Only one span of the listing below should come back. It runs from the line with "grey brick D5:D7" through the line with "brown brick D5:E6 level 2 -> none", and each of its lines must be reproduced exactly.

DATASET EXTRACT

= = =

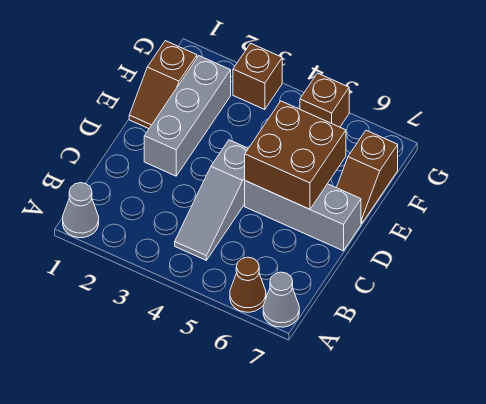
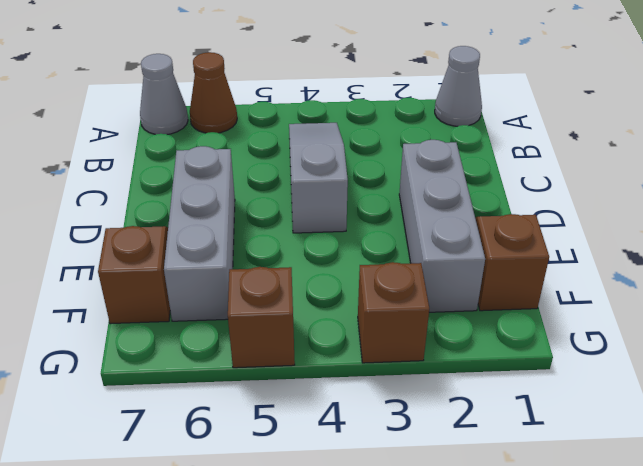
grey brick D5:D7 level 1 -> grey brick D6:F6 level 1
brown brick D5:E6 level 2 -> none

= = =

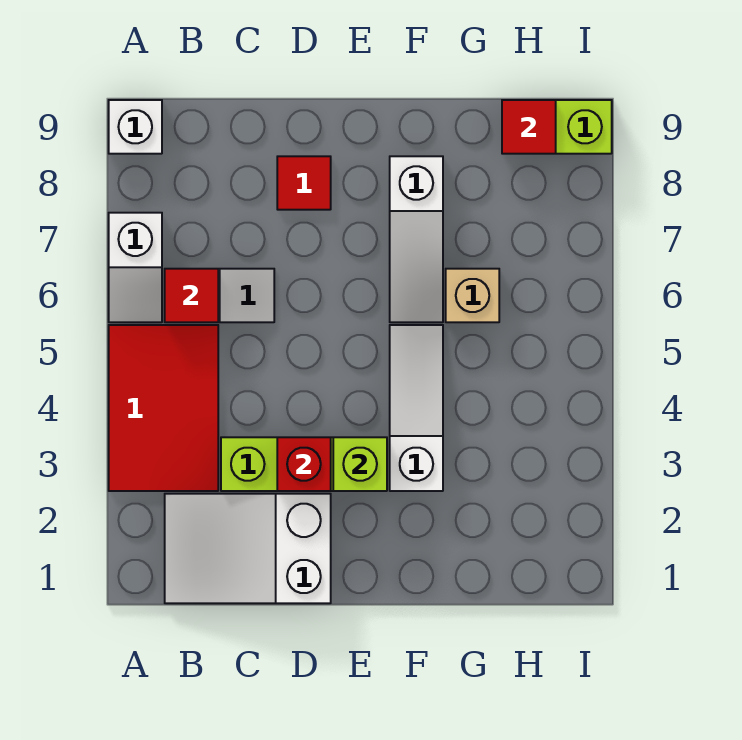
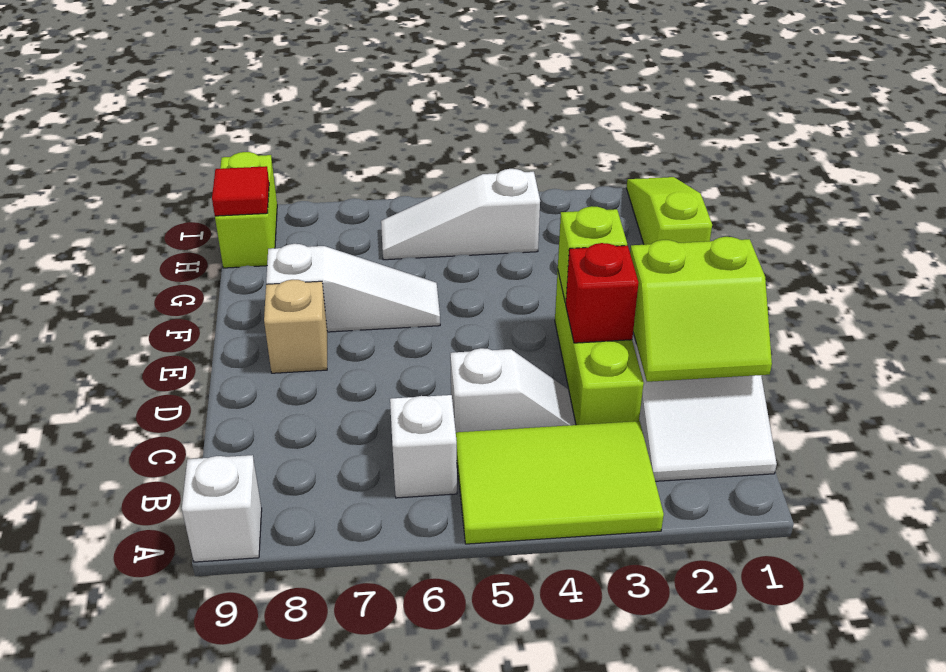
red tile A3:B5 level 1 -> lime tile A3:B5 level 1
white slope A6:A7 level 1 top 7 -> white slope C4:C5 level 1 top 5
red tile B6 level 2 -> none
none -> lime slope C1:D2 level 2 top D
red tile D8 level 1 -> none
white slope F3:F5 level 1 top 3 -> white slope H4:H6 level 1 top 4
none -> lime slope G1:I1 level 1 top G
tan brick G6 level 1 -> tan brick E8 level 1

= = =

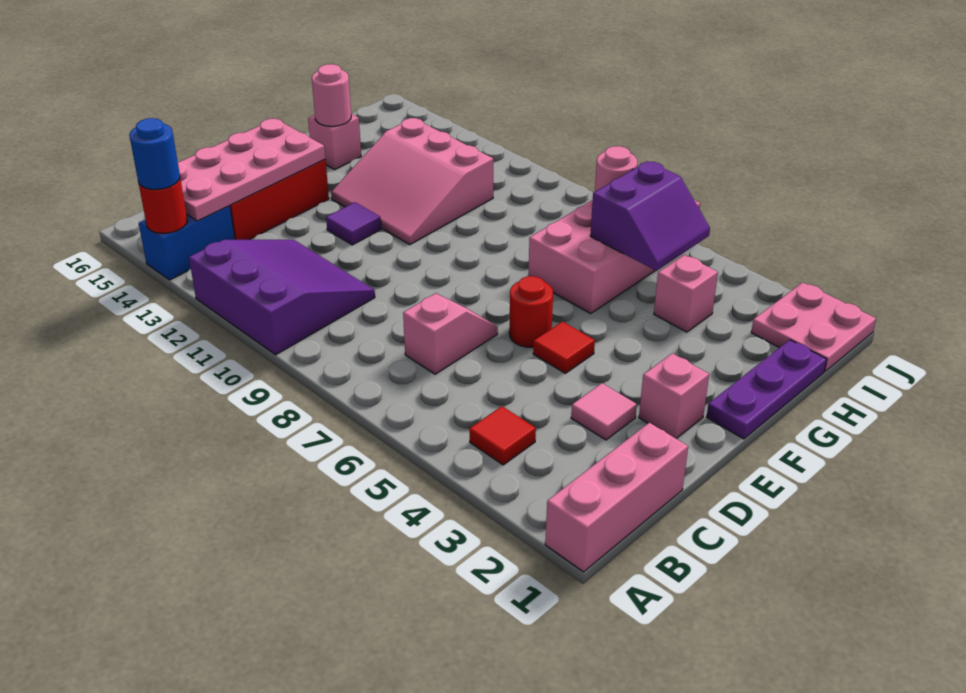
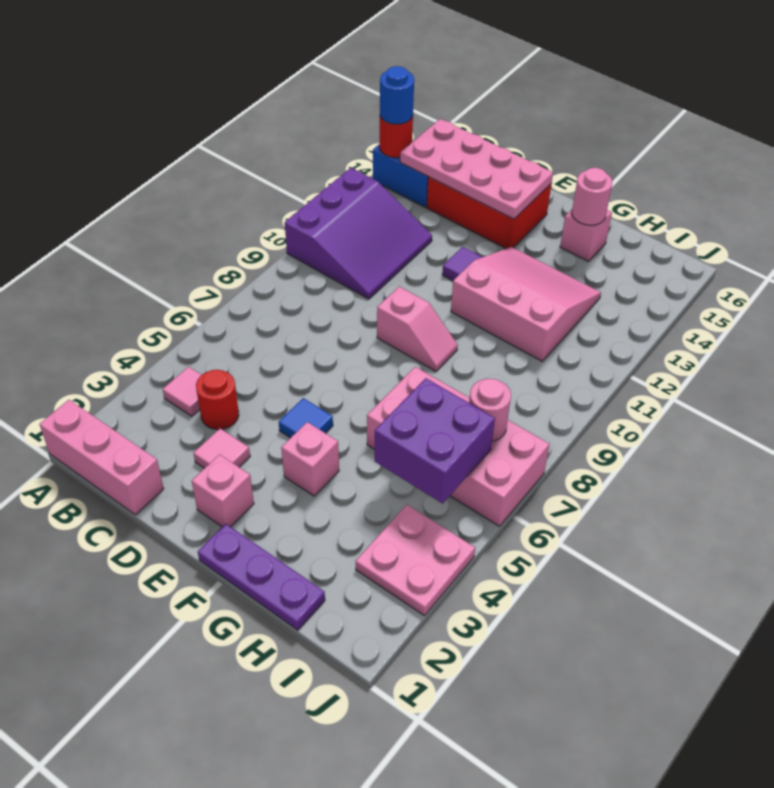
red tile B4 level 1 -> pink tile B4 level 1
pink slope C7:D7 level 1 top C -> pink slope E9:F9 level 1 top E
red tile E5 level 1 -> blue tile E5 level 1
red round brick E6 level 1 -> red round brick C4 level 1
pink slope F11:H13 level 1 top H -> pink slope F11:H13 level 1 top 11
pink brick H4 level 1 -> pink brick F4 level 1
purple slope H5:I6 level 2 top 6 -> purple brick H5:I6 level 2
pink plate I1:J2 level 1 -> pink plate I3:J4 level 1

= = =

TASK OUTPUT
grey brick D5:D7 level 1 -> grey brick D6:F6 level 1
brown brick D5:E6 level 2 -> none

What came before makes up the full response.